• _Exercise brief_:
Go through the entries below and print, exactly, the lines starting at the one with "green hexagon: (516, 264)" and ending at the one with "yellow rectangle: (133, 298)", keeping both ends and no others.

━━━━━━━━━━

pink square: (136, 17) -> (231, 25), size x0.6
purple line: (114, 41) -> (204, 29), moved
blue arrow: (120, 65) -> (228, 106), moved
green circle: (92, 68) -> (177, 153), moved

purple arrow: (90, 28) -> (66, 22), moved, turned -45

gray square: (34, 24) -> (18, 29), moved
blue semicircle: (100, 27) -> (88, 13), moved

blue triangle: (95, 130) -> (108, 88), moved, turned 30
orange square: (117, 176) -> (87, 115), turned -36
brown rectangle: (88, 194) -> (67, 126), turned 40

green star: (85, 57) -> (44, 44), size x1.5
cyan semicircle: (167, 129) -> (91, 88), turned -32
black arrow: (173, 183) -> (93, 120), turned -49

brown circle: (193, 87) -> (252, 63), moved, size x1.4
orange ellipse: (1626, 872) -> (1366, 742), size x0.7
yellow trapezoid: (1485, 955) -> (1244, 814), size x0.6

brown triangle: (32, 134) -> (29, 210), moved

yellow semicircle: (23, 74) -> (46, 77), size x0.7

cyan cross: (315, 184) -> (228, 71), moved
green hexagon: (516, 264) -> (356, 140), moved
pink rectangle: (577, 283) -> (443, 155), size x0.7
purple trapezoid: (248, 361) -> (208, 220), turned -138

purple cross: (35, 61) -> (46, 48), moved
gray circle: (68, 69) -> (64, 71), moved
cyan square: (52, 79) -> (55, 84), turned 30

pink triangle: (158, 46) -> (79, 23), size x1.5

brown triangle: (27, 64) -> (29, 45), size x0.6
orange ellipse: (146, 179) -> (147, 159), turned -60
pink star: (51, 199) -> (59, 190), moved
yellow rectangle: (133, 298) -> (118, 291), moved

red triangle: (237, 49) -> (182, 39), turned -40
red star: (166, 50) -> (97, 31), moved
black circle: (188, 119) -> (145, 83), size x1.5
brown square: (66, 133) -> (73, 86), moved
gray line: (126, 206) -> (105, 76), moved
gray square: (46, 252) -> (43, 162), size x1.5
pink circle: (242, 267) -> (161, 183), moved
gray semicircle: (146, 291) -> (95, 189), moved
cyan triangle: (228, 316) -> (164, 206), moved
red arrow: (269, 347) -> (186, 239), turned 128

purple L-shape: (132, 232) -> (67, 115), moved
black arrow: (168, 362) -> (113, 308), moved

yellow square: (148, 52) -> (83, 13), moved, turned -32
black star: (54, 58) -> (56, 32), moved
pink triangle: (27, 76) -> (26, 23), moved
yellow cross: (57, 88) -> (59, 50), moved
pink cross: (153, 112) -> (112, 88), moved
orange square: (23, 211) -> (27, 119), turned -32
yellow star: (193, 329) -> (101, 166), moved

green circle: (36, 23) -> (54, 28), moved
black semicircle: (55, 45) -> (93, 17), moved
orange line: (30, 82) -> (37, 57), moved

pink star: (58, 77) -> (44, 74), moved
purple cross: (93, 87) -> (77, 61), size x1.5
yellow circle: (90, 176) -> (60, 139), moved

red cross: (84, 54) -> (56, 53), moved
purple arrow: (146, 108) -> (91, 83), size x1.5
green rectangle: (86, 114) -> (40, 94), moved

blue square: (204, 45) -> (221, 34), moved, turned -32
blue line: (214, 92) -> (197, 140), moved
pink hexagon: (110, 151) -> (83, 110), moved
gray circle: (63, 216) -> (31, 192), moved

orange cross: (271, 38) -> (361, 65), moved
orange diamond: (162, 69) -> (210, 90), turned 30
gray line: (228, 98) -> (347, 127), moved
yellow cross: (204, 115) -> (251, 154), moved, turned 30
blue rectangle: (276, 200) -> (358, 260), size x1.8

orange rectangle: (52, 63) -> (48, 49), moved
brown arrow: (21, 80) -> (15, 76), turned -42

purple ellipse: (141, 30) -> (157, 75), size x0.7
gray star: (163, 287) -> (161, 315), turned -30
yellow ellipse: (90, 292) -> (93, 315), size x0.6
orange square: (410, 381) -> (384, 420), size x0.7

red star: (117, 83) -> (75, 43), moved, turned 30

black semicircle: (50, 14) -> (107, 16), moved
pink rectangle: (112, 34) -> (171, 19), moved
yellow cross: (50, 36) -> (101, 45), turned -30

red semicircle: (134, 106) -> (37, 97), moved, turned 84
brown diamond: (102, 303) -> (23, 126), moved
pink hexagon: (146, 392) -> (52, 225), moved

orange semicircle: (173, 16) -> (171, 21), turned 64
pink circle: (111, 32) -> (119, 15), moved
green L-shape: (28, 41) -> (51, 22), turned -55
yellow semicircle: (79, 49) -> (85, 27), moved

━━━━━━━━━━

• _The completed task_:
green hexagon: (516, 264) -> (356, 140), moved
pink rectangle: (577, 283) -> (443, 155), size x0.7
purple trapezoid: (248, 361) -> (208, 220), turned -138

purple cross: (35, 61) -> (46, 48), moved
gray circle: (68, 69) -> (64, 71), moved
cyan square: (52, 79) -> (55, 84), turned 30

pink triangle: (158, 46) -> (79, 23), size x1.5

brown triangle: (27, 64) -> (29, 45), size x0.6
orange ellipse: (146, 179) -> (147, 159), turned -60
pink star: (51, 199) -> (59, 190), moved
yellow rectangle: (133, 298) -> (118, 291), moved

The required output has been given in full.